- Requirement
Return every line in the collected data that contains the word "degrees".

[Supplied data start]

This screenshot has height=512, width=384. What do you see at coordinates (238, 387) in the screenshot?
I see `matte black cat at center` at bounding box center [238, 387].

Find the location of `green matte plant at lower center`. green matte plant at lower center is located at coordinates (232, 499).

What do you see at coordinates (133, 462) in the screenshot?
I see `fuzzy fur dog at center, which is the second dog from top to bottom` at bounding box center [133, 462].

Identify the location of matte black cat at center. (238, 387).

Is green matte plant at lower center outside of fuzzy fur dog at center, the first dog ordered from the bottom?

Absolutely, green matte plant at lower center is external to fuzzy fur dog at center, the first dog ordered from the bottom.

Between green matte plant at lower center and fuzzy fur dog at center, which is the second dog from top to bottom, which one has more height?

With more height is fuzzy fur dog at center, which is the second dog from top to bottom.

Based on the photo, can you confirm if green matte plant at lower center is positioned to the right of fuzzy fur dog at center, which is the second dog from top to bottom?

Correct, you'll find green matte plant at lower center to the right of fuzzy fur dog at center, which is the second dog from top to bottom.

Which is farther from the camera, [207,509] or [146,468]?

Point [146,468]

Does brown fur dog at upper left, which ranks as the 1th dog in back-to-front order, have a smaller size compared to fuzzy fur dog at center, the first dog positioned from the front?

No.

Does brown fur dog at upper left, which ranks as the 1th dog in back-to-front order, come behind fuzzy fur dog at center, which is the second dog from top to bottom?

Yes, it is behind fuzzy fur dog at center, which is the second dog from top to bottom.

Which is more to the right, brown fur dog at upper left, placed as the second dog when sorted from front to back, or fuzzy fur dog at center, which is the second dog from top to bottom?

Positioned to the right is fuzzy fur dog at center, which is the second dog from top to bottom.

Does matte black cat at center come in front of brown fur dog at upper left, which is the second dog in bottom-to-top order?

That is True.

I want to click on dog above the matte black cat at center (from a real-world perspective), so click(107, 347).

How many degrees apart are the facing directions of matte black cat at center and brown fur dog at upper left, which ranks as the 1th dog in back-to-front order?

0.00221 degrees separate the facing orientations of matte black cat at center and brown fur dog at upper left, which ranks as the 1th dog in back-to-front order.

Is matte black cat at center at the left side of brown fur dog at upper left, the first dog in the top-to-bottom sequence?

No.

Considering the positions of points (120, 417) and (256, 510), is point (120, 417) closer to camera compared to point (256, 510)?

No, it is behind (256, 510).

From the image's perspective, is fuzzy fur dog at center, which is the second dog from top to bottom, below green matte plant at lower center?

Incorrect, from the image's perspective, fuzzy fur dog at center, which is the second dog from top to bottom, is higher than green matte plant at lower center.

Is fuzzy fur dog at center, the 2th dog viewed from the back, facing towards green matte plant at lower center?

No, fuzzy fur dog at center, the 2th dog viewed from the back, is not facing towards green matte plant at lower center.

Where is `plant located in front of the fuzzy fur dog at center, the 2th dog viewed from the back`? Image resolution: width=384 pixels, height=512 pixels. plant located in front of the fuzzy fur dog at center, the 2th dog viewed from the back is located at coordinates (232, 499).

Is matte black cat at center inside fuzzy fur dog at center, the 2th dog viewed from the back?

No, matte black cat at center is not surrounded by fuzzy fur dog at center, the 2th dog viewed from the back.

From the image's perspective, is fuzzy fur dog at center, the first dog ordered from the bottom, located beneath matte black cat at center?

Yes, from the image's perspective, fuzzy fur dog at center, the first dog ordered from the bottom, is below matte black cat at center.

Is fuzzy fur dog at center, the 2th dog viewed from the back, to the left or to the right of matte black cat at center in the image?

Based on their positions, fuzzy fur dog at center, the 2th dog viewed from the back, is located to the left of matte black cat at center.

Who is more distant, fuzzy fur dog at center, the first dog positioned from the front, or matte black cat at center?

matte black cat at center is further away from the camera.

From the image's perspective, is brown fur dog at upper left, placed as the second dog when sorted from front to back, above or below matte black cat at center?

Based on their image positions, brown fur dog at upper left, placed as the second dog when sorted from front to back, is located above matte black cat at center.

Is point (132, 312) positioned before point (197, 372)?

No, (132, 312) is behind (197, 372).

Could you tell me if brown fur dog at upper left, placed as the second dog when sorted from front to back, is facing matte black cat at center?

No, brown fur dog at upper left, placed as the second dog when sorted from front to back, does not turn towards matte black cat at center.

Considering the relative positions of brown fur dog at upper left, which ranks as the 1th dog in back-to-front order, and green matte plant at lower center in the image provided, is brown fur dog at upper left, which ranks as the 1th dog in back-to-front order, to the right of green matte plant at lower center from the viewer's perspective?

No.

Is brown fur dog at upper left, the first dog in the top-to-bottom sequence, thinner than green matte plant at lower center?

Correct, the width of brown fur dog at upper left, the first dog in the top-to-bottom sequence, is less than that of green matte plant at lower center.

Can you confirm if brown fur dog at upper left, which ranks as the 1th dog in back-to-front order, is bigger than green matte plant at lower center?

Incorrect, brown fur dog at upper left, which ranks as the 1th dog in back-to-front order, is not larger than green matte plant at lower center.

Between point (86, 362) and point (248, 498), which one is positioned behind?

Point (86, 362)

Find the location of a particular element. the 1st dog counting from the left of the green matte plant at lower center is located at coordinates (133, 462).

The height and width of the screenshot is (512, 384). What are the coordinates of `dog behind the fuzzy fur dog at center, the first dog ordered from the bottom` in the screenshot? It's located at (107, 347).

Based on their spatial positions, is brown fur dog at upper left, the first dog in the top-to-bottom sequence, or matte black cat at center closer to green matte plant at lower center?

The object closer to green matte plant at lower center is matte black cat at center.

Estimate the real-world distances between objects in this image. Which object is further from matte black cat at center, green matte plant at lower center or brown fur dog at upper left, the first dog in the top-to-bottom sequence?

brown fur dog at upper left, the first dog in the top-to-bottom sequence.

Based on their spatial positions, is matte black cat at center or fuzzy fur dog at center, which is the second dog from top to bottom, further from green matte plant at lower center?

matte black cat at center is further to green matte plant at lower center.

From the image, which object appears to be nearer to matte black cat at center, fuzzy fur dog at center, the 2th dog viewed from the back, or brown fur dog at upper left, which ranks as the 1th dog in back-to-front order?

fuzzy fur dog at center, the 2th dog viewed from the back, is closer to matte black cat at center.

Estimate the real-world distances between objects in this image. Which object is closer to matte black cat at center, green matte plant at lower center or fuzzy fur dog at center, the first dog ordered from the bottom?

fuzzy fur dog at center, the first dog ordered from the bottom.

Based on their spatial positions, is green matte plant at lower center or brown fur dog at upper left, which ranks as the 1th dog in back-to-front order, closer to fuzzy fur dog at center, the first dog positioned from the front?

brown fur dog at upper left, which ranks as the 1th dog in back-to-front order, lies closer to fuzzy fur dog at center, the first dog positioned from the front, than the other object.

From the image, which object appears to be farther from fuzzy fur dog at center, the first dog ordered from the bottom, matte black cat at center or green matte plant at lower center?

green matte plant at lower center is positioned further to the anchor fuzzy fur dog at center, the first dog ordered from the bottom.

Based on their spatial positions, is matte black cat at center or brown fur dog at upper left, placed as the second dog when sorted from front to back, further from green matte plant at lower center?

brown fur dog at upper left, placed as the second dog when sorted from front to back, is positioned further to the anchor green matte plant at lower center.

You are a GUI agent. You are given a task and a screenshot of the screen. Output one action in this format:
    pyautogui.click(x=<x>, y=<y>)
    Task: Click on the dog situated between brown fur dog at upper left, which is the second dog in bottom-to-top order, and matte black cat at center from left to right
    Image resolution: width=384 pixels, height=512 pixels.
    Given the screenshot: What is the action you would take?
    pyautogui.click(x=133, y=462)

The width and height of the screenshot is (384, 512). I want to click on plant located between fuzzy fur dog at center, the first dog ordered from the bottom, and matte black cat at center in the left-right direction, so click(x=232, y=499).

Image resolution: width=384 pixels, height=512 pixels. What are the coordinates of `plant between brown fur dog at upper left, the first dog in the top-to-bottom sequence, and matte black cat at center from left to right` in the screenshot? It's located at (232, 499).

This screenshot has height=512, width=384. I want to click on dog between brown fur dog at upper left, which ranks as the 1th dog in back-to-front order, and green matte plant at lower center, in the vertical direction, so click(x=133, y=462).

[Supplied data end]

- Reply
How many degrees apart are the facing directions of matte black cat at center and brown fur dog at upper left, which ranks as the 1th dog in back-to-front order?
0.00221 degrees separate the facing orientations of matte black cat at center and brown fur dog at upper left, which ranks as the 1th dog in back-to-front order.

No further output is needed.